Modification records
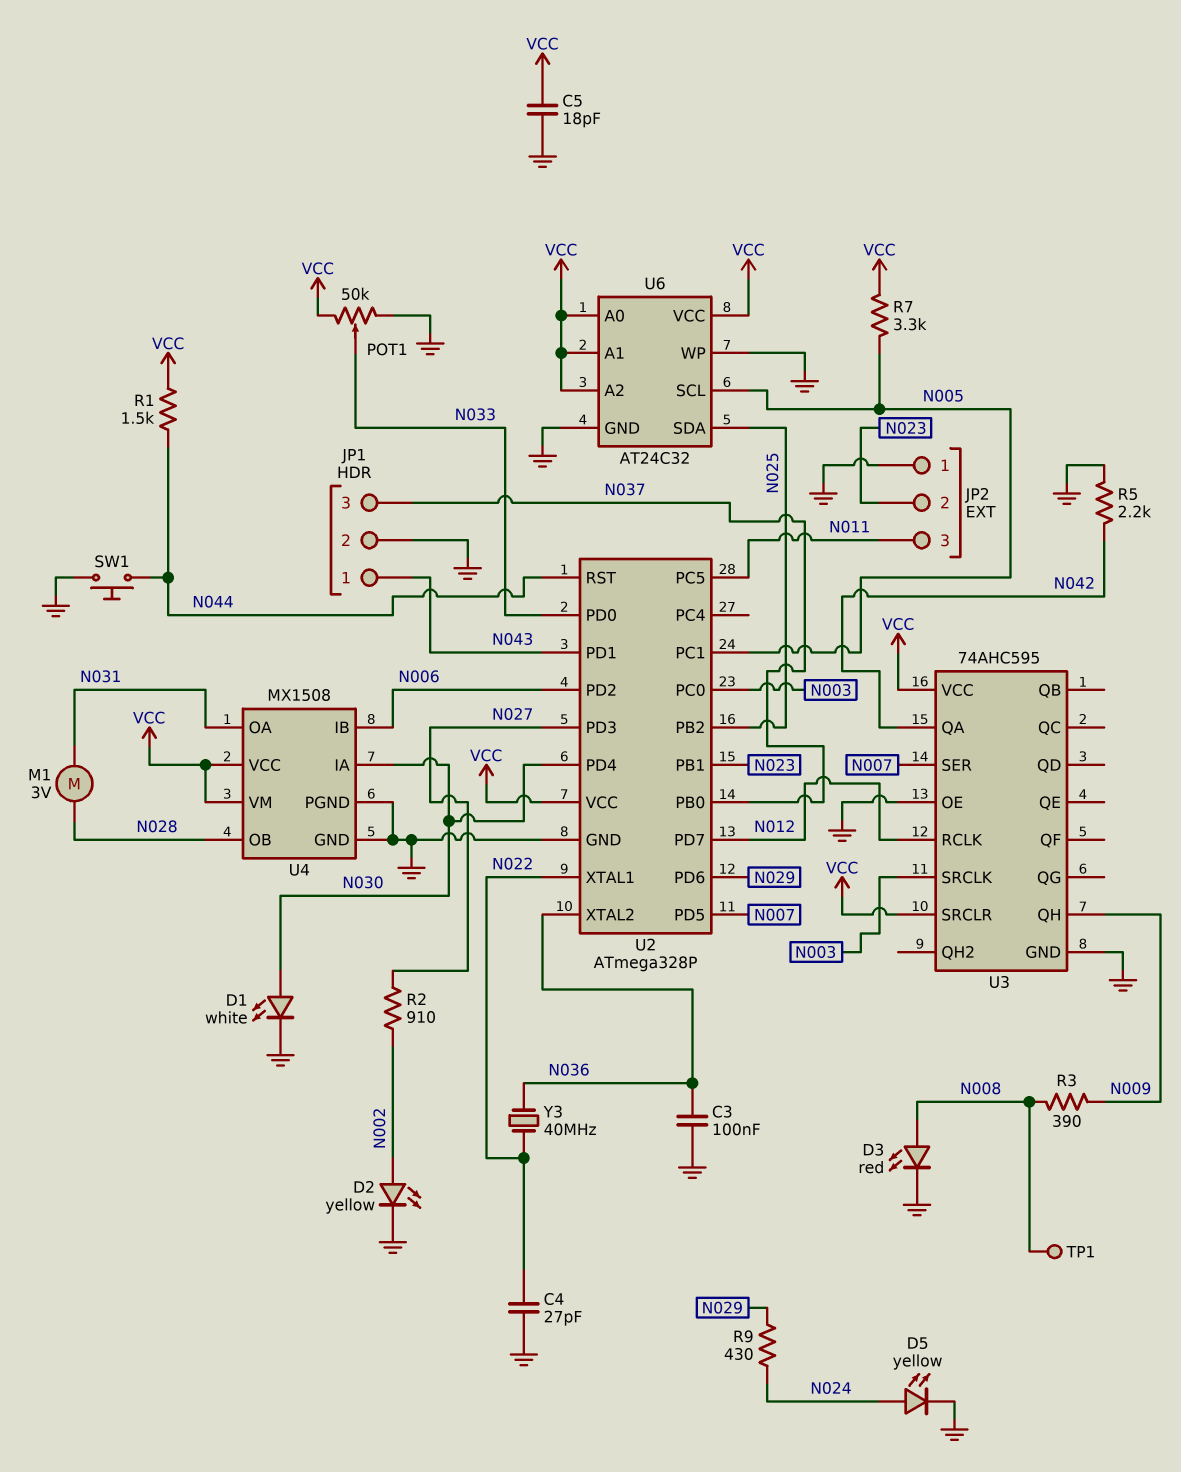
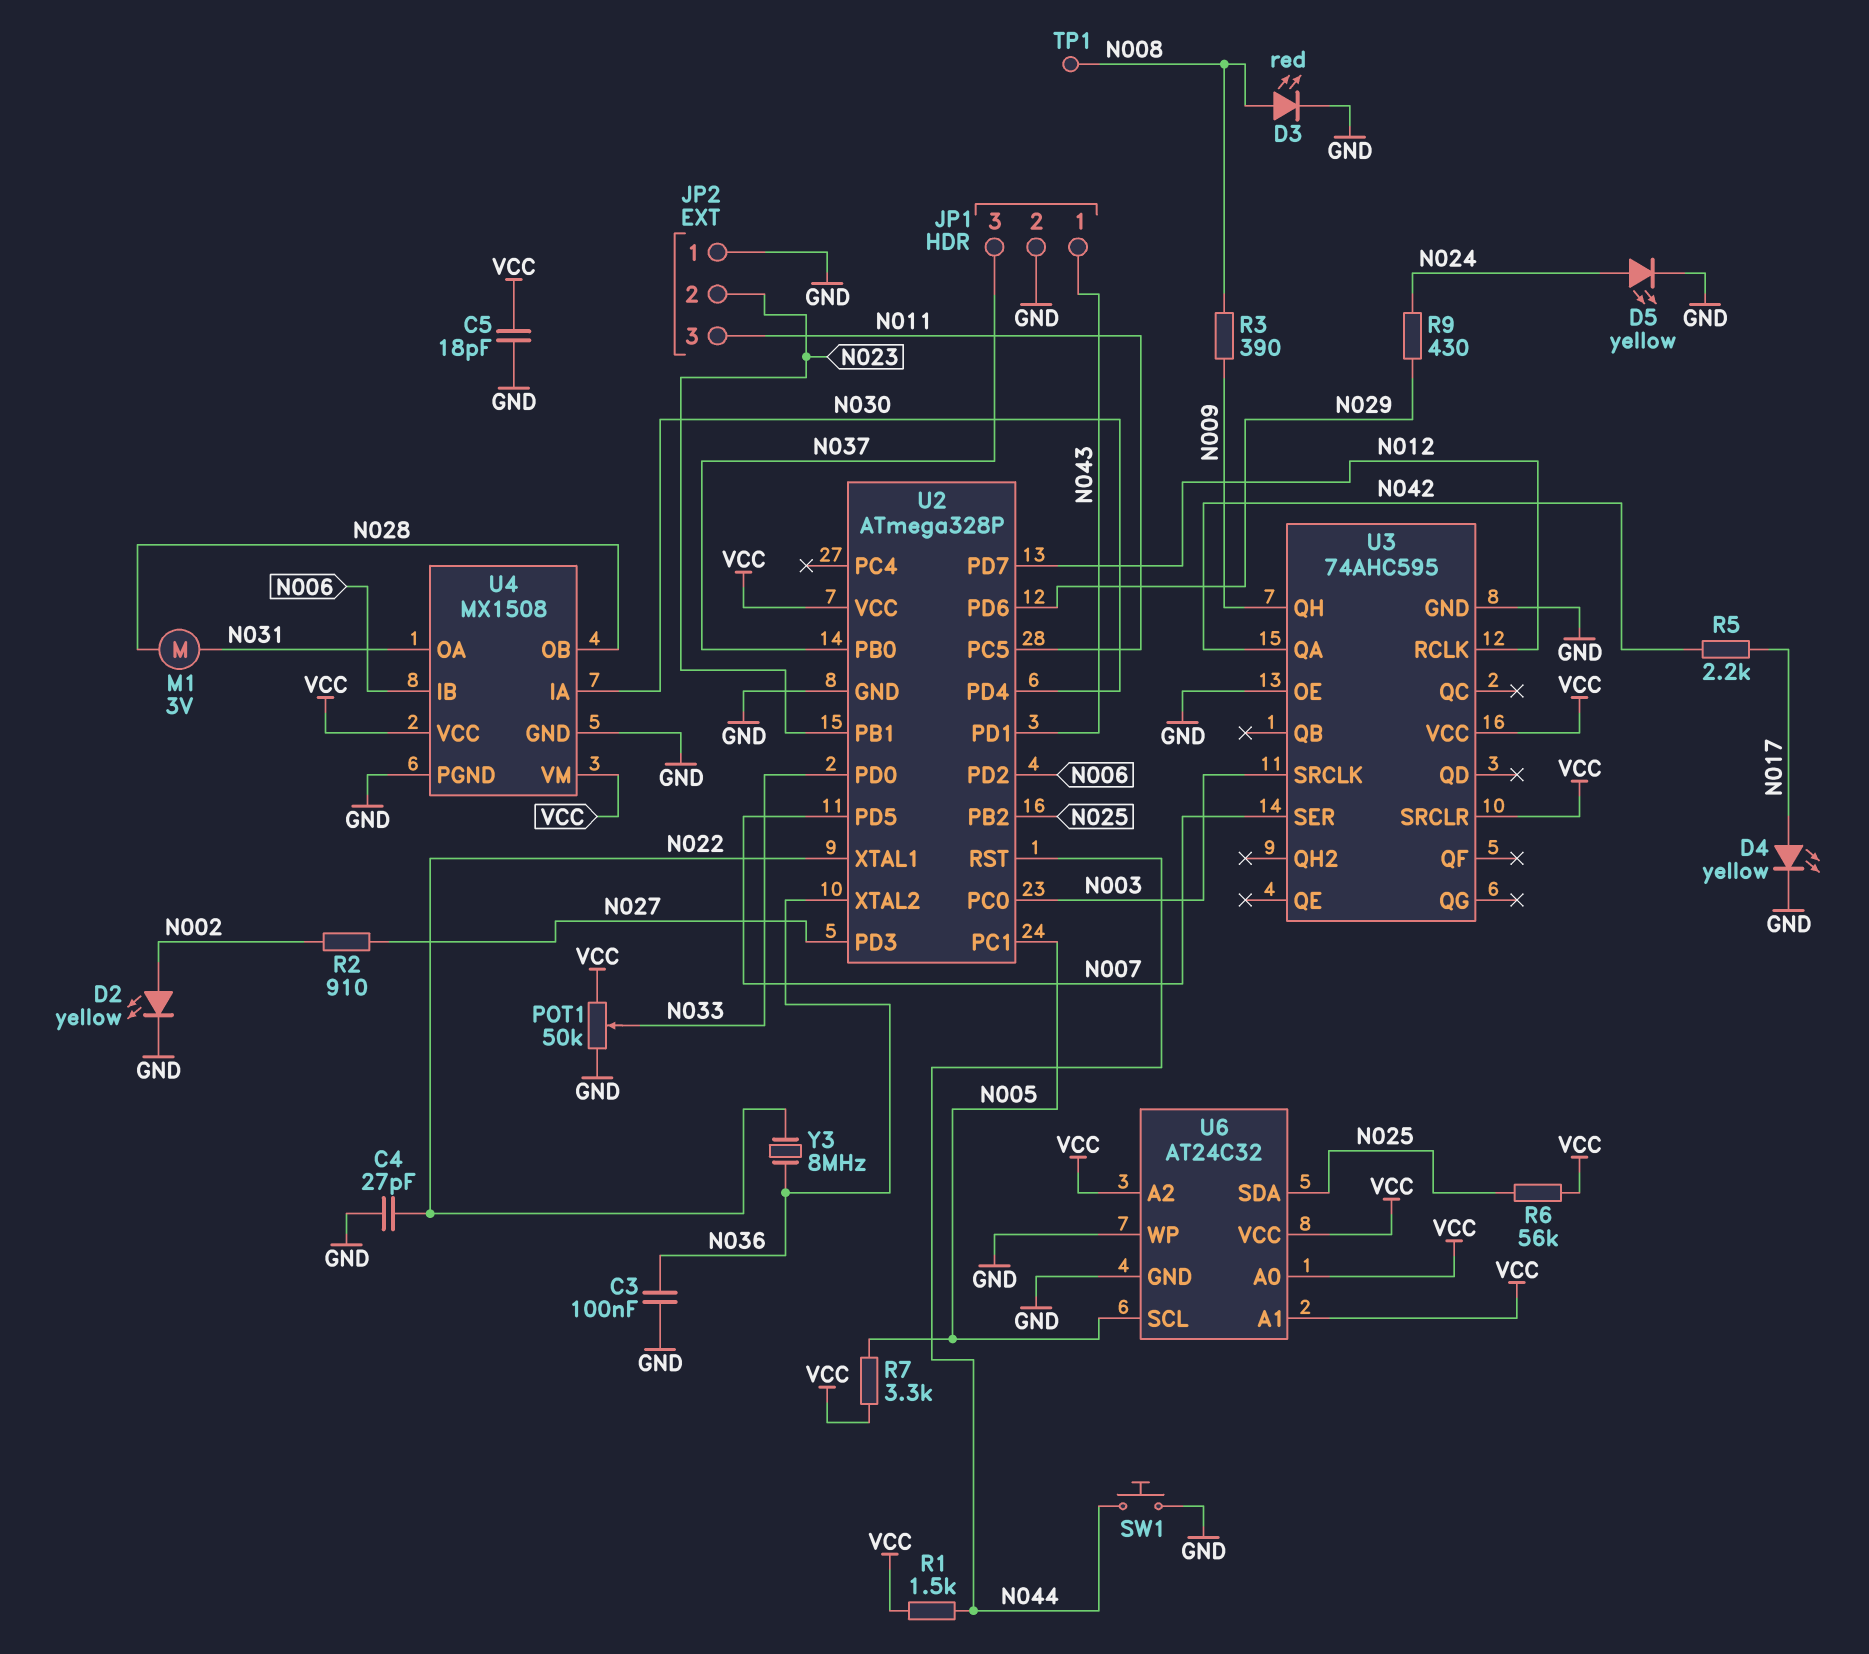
D1: LED white (A N030, K GND) -> none
D4: none -> LED yellow (A N017, K GND)
R5: 2.2k (GND, N042) -> 2.2k (N017, N042)
R6: none -> 56k (N025, VCC)
Y3: 40MHz (N022, N036) -> 8MHz (N022, N036)

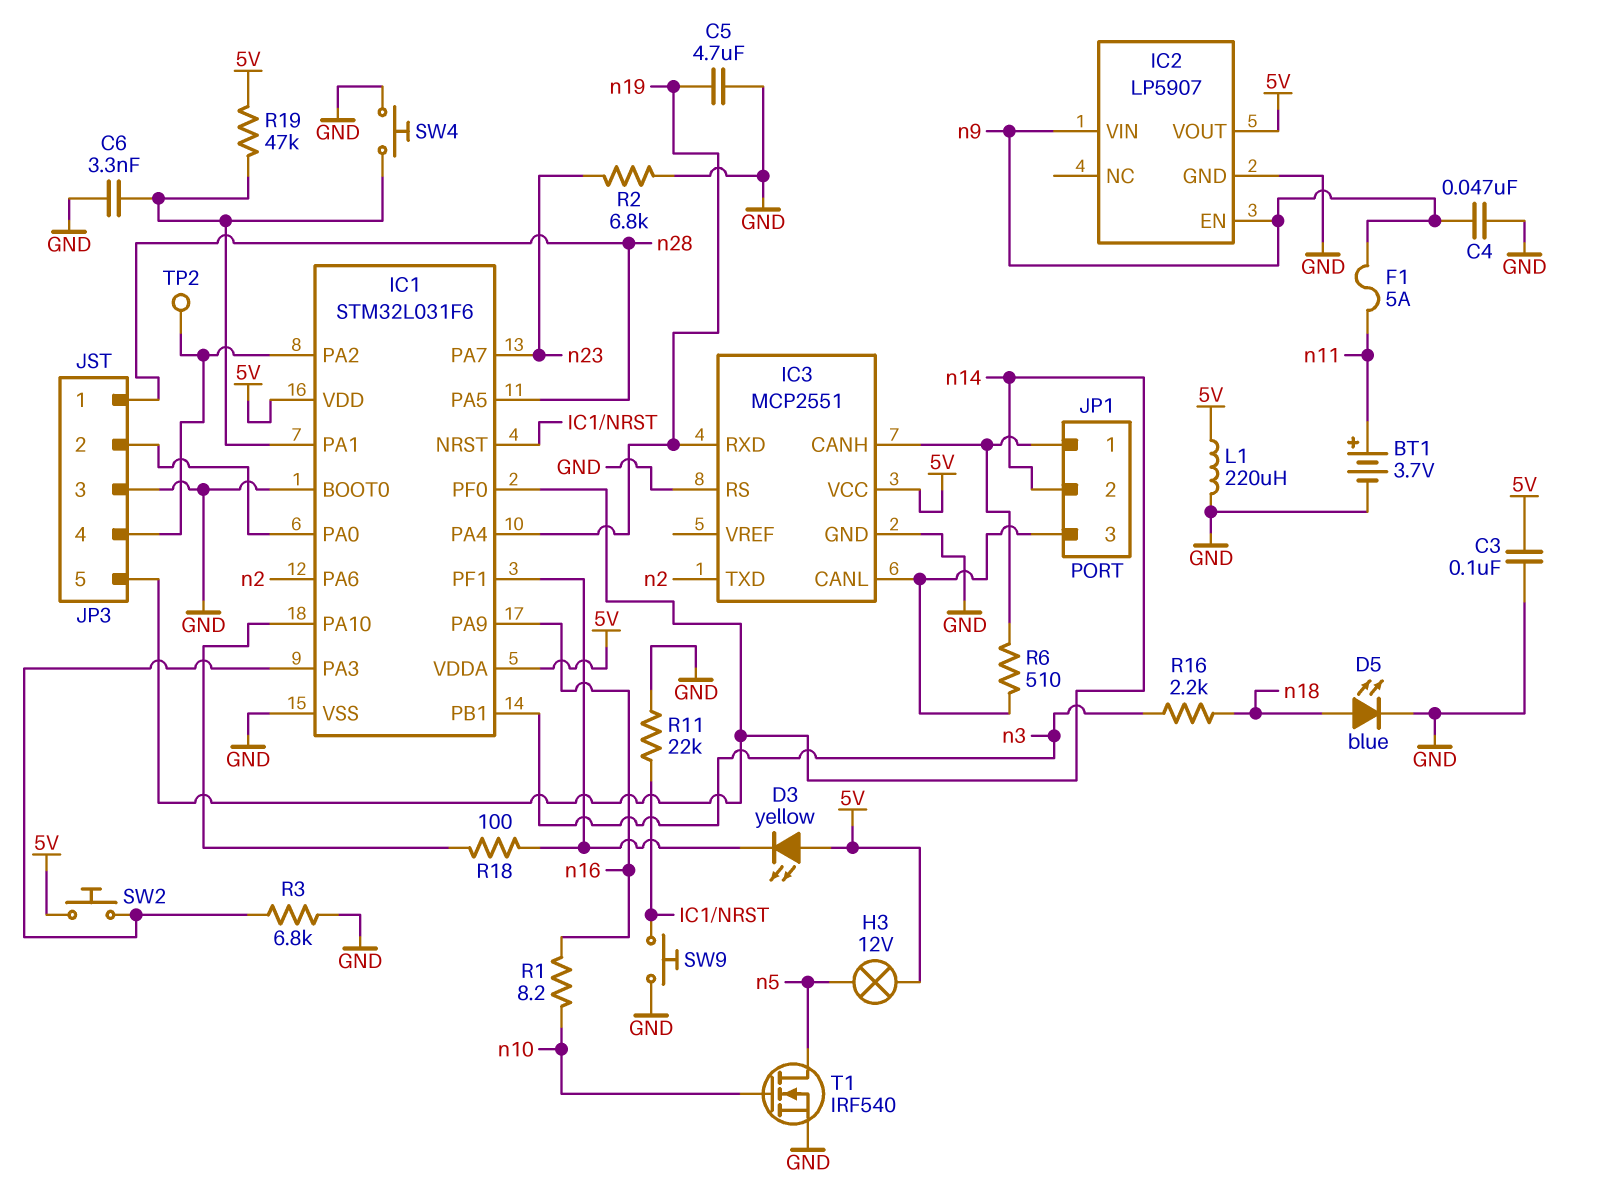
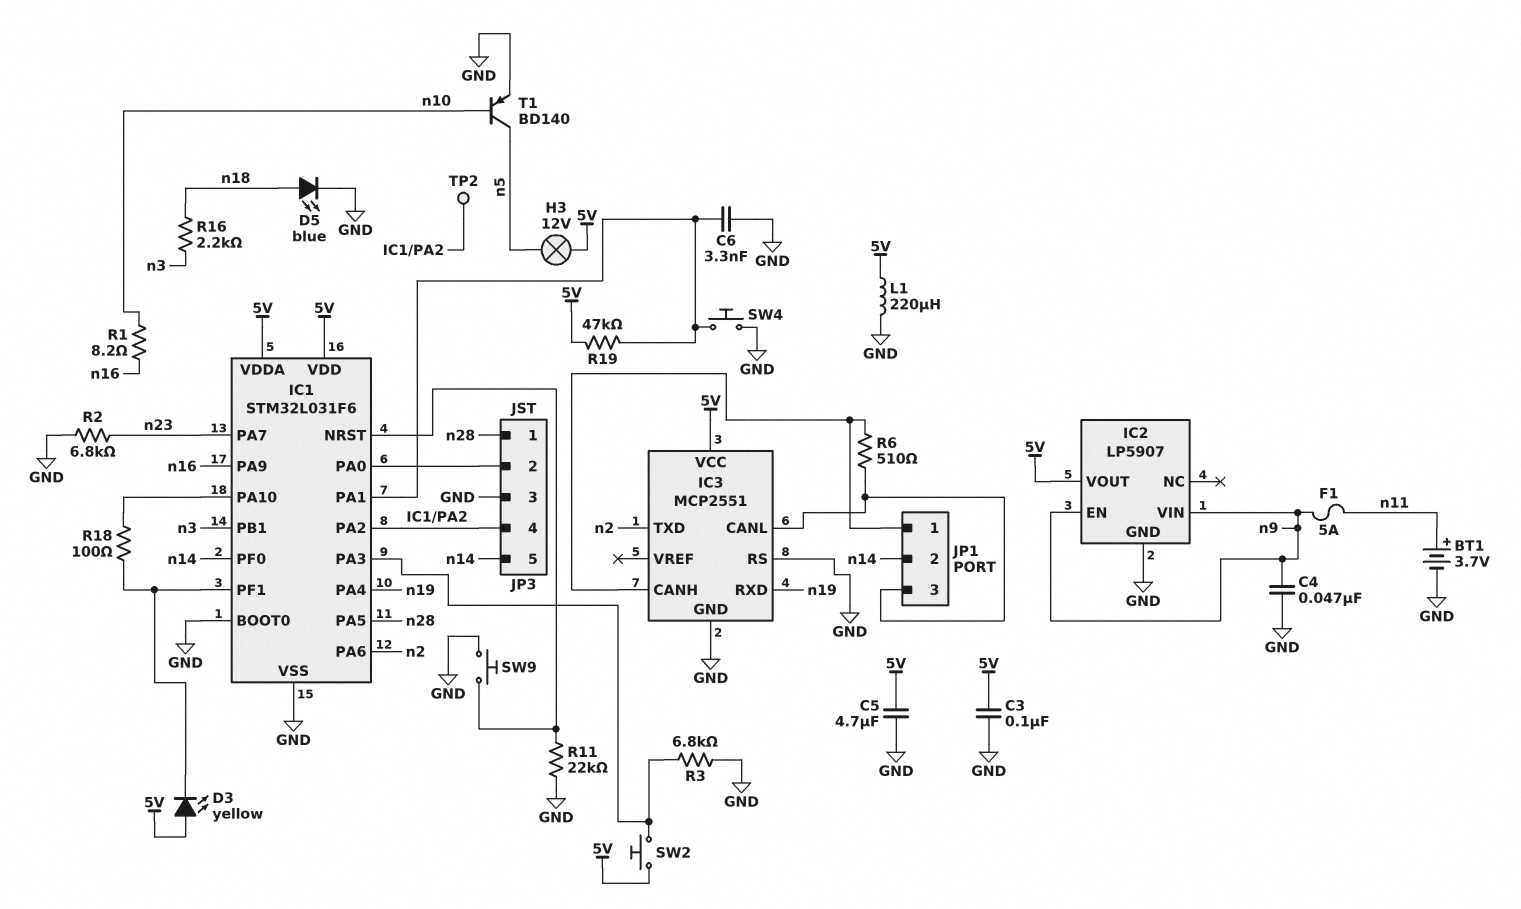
C5: 4.7uF (GND, n19) -> 4.7uF (5V, GND)
T1: NMOS IRF540 (G n10, D n5, S GND) -> PNP BD140 (B n10, C n5, E GND)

*What you need to do*
Should a picture appear among the entries, skip it and copy the rest exactly.

*Problem solution*
D1: LED white (A N030, K GND) -> none
D4: none -> LED yellow (A N017, K GND)
R5: 2.2k (GND, N042) -> 2.2k (N017, N042)
R6: none -> 56k (N025, VCC)
Y3: 40MHz (N022, N036) -> 8MHz (N022, N036)

C5: 4.7uF (GND, n19) -> 4.7uF (5V, GND)
T1: NMOS IRF540 (G n10, D n5, S GND) -> PNP BD140 (B n10, C n5, E GND)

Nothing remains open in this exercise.